## WHAT YOU WILL DO
Write the listing out again word for word, leaving each picture behind.

━━━━━━

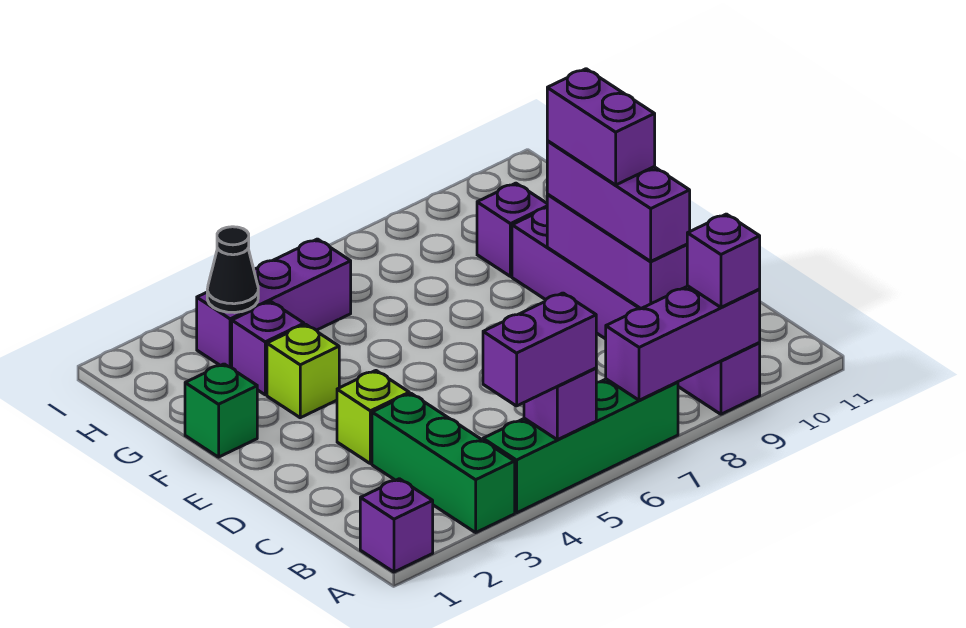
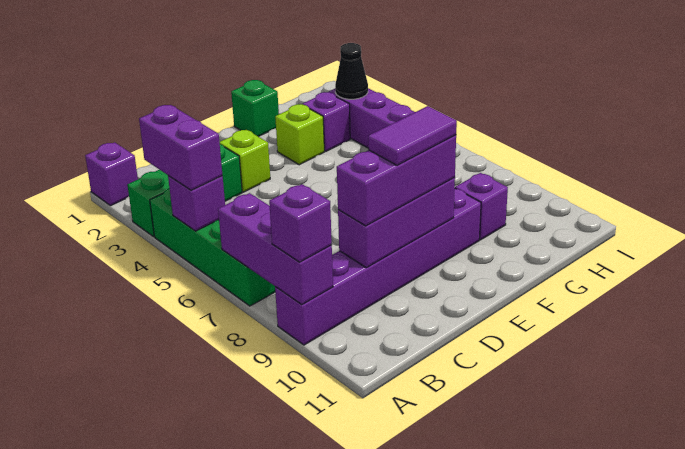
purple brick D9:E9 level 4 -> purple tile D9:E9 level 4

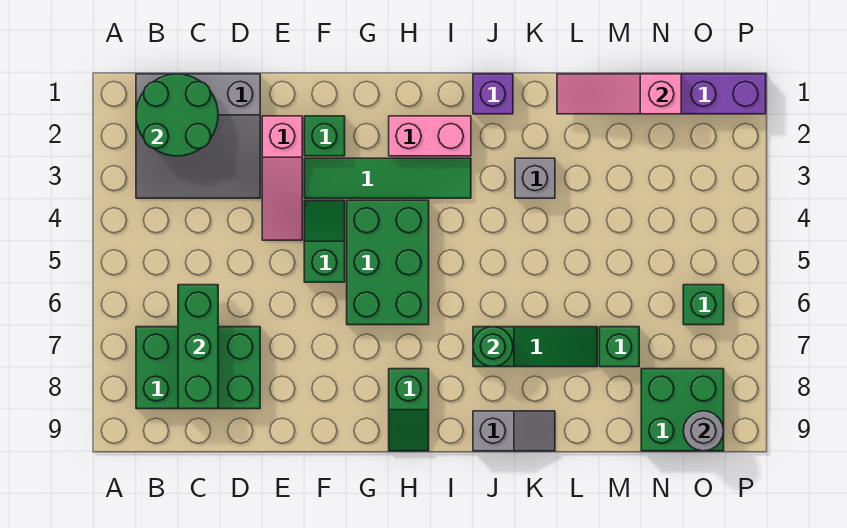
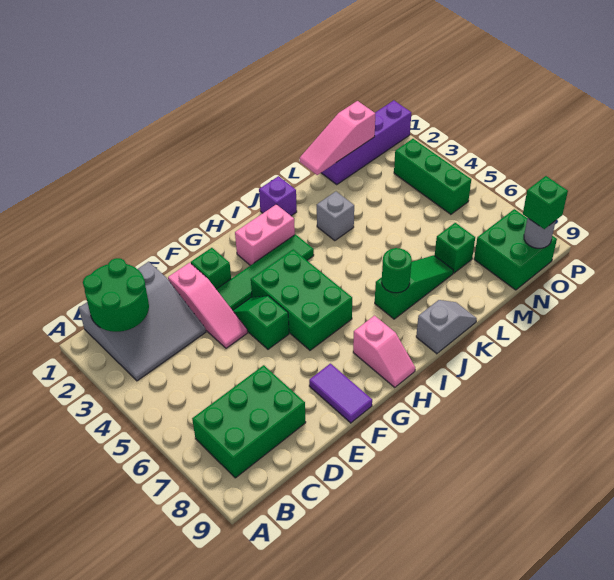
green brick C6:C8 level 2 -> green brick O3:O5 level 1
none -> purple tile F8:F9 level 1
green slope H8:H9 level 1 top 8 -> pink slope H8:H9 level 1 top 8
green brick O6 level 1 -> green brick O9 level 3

━━━━━━

## FINISHED TASK
purple brick D9:E9 level 4 -> purple tile D9:E9 level 4

green brick C6:C8 level 2 -> green brick O3:O5 level 1
none -> purple tile F8:F9 level 1
green slope H8:H9 level 1 top 8 -> pink slope H8:H9 level 1 top 8
green brick O6 level 1 -> green brick O9 level 3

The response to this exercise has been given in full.